━━━━━ DATA EXTRACT ━━━━━

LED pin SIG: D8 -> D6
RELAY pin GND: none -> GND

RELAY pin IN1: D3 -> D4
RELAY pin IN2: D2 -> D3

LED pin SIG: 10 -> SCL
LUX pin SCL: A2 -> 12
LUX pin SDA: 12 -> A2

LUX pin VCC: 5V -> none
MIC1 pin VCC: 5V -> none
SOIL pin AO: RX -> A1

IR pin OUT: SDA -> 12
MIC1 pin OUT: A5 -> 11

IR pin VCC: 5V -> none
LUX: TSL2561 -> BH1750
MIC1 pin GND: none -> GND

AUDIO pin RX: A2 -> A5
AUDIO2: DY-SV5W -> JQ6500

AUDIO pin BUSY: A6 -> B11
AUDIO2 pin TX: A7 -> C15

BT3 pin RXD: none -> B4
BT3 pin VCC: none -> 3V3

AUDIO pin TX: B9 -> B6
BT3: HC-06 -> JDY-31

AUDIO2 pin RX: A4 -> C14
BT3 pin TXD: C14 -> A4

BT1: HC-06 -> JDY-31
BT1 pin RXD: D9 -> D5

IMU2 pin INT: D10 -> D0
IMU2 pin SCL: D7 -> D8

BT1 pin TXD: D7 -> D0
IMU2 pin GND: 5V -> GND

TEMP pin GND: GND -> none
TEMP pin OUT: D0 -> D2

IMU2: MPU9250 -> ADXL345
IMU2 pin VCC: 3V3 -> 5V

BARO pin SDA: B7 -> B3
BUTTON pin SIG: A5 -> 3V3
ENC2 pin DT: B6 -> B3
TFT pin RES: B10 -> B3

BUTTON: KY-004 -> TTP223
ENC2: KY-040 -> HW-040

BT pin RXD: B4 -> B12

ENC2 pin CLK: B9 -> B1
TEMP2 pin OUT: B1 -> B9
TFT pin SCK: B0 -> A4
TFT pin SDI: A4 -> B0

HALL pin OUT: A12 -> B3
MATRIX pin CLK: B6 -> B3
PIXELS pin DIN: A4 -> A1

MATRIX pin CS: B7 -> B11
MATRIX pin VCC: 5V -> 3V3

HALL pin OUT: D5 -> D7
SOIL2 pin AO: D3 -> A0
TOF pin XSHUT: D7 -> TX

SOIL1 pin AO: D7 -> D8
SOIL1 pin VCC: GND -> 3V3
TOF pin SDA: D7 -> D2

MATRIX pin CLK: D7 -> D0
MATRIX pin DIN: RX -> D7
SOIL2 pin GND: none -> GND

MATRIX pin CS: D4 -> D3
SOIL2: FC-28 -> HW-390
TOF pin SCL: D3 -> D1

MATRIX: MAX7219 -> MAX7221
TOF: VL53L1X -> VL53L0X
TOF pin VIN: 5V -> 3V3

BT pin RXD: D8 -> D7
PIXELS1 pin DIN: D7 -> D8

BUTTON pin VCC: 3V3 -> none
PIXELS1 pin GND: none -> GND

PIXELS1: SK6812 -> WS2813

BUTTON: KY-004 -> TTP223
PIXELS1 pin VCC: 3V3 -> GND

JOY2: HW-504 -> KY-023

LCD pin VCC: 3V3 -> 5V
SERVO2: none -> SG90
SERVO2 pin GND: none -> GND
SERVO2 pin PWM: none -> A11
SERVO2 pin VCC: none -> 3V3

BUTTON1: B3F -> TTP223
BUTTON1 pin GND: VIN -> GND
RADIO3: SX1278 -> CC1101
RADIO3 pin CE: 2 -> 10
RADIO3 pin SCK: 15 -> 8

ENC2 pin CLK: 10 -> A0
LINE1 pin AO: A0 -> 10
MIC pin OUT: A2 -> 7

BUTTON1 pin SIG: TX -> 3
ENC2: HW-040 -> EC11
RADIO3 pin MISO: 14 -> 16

━━━━━

With the entries above as the source, set down exactly the lines from the one holding "LCD pin VCC: 3V3 -> 5V" through the last line, both ends included.

LCD pin VCC: 3V3 -> 5V
SERVO2: none -> SG90
SERVO2 pin GND: none -> GND
SERVO2 pin PWM: none -> A11
SERVO2 pin VCC: none -> 3V3

BUTTON1: B3F -> TTP223
BUTTON1 pin GND: VIN -> GND
RADIO3: SX1278 -> CC1101
RADIO3 pin CE: 2 -> 10
RADIO3 pin SCK: 15 -> 8

ENC2 pin CLK: 10 -> A0
LINE1 pin AO: A0 -> 10
MIC pin OUT: A2 -> 7

BUTTON1 pin SIG: TX -> 3
ENC2: HW-040 -> EC11
RADIO3 pin MISO: 14 -> 16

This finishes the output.